WHAT IS EXPECTED: Filter these entries, keeping only lines that hold the word "green".

DATA EXTRACT:
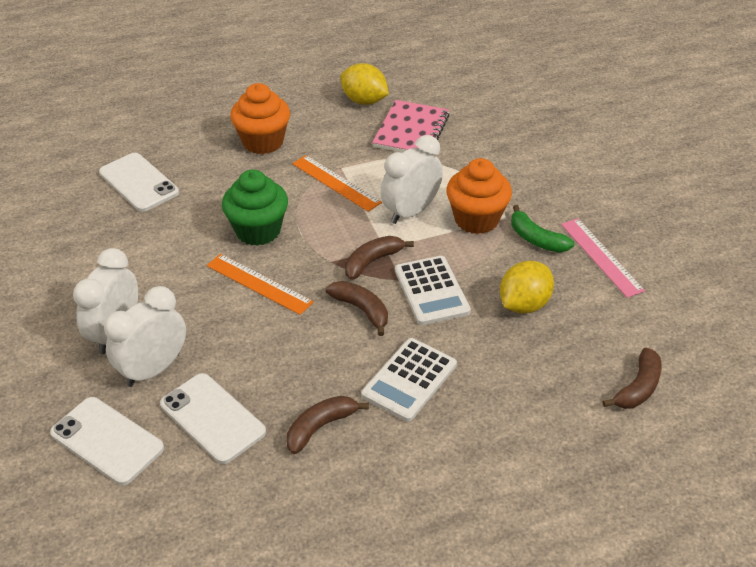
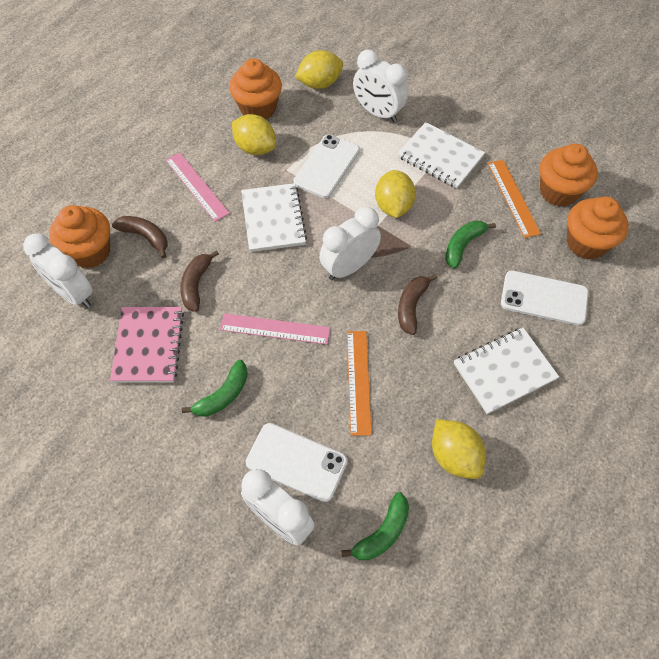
brown banana: 4 -> 3
green banana: 1 -> 3
green cupcake: 1 -> 0
orange cupcake: 2 -> 4
pink ruler: 1 -> 2
white calculator: 2 -> 0
white clock: 3 -> 4
white notebook: 0 -> 3
yellow lemon: 2 -> 4

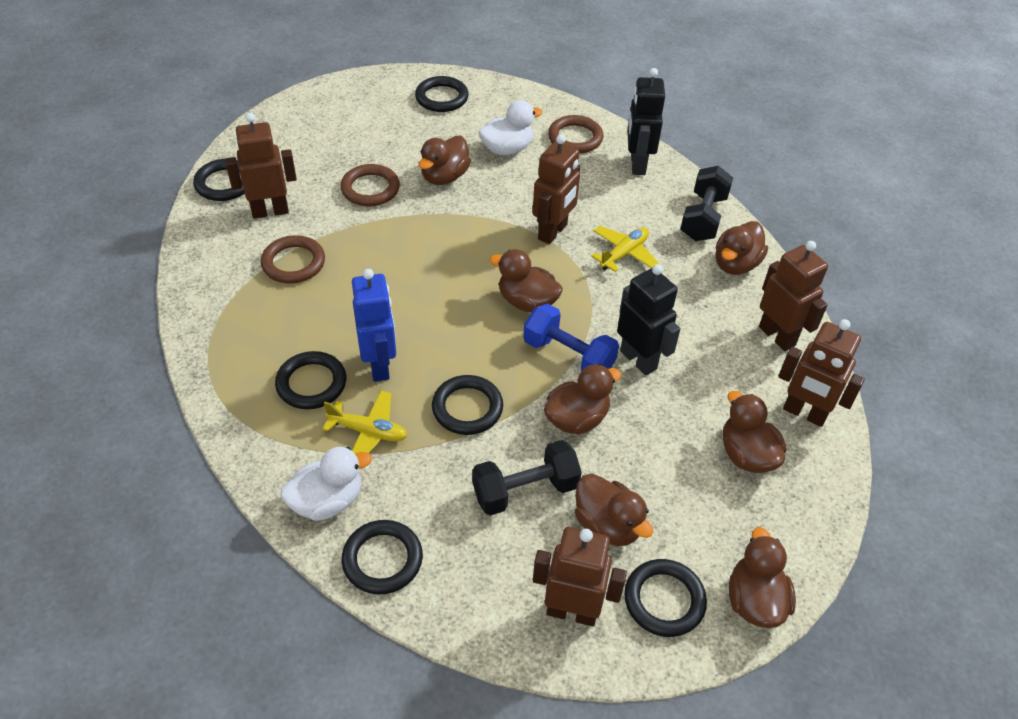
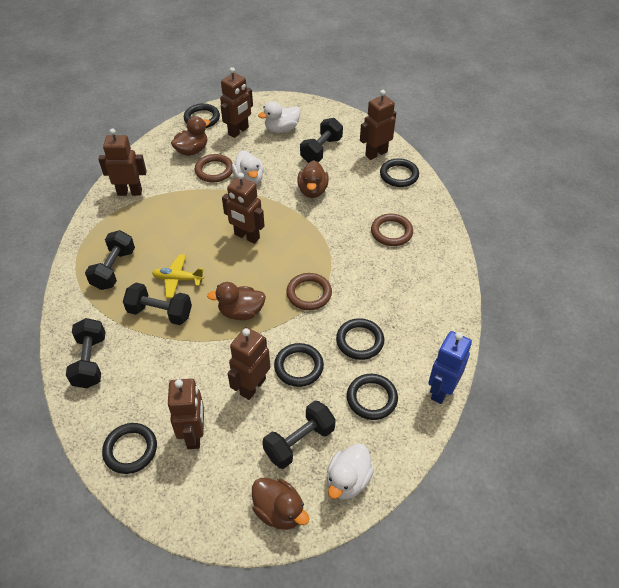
black dumbbell: 2 -> 5
black robot: 2 -> 0
blue dumbbell: 1 -> 0
brown duck: 7 -> 4
brown robot: 5 -> 6
white duck: 2 -> 3
yellow plane: 2 -> 1

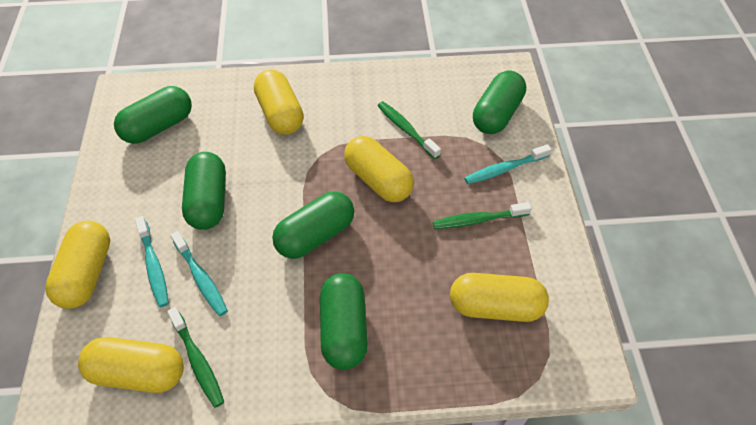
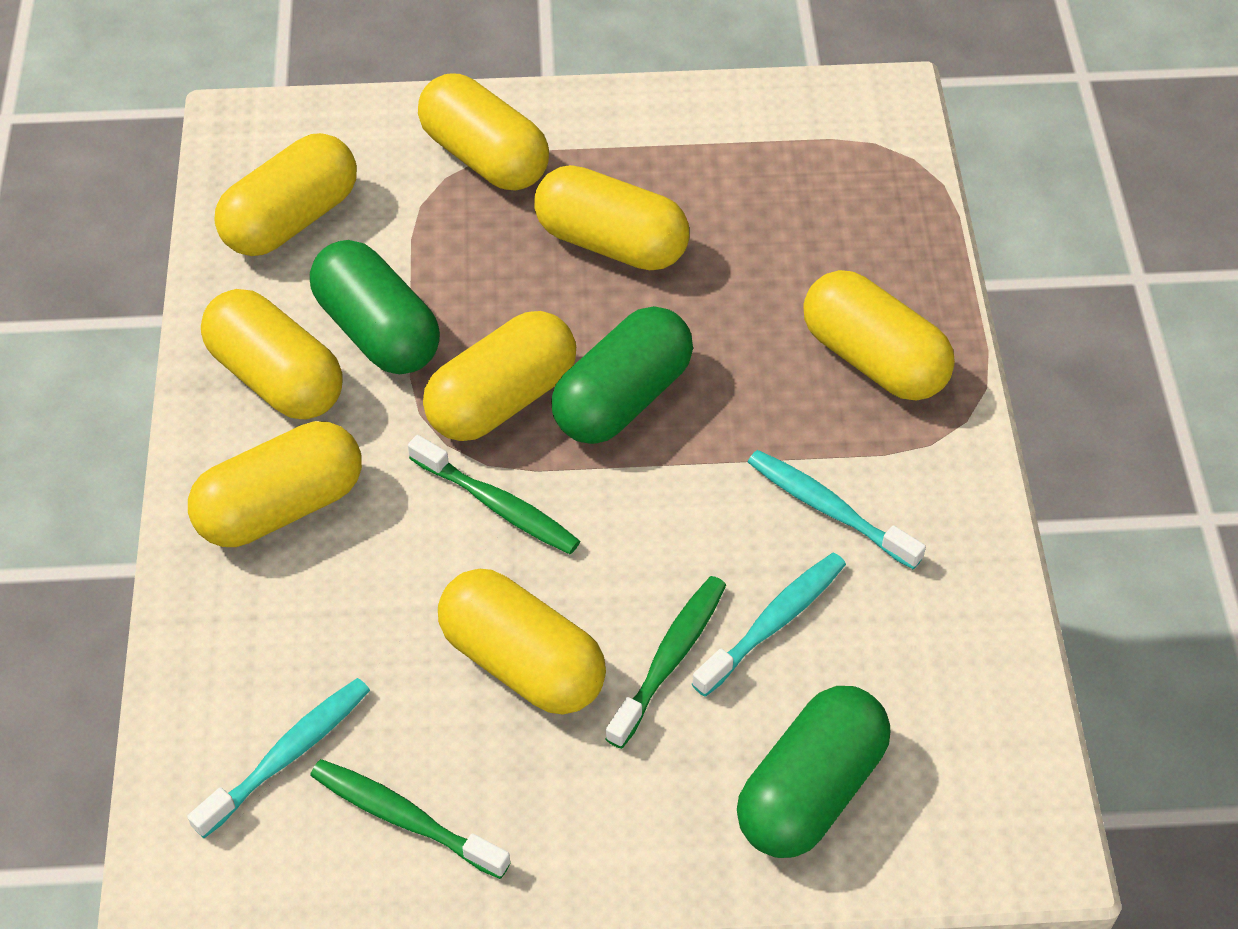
green capsule: 5 -> 3
yellow capsule: 5 -> 8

ANSWER TO THE EXERCISE:
green banana: 1 -> 3
green cupcake: 1 -> 0
green capsule: 5 -> 3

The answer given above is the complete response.